■ **Source data**:
(begin)
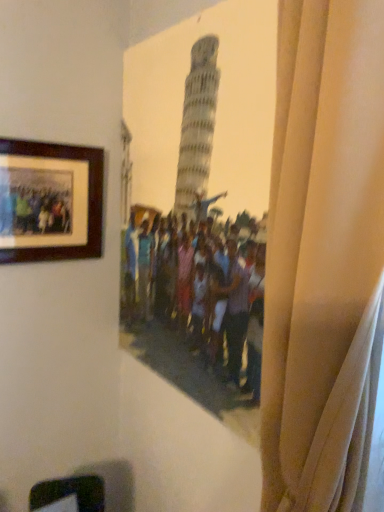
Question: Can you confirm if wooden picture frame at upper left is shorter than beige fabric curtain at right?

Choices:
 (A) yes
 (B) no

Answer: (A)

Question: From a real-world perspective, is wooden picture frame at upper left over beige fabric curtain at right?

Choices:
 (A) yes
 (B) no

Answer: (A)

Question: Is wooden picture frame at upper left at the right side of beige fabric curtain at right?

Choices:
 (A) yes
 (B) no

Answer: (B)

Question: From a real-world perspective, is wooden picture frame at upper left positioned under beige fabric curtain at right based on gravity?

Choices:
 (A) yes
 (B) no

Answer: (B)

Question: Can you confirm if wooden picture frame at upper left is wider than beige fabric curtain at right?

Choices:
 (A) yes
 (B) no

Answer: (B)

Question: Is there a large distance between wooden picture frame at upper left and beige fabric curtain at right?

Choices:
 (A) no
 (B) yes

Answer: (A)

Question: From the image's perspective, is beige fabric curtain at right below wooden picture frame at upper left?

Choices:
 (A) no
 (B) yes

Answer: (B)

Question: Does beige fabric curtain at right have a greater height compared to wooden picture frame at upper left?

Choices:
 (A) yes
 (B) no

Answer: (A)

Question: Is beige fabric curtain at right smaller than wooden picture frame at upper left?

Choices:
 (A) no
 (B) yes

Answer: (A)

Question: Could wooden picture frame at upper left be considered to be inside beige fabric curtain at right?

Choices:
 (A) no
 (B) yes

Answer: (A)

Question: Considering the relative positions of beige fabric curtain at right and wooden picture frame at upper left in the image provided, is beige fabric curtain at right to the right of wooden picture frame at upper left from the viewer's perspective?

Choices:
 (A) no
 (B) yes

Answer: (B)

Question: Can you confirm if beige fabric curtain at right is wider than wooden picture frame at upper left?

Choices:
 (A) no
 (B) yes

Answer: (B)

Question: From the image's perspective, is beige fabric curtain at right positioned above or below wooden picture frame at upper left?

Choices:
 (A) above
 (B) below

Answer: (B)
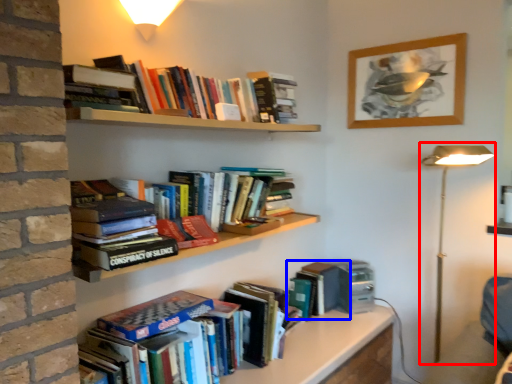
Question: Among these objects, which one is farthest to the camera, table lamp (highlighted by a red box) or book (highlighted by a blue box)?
(end)
Pull out every line in the preceding items that contains the word "above", and copy each of those lines unchanged.

Question: From the image's perspective, is beige fabric curtain at right positioned above or below wooden picture frame at upper left?
 (A) above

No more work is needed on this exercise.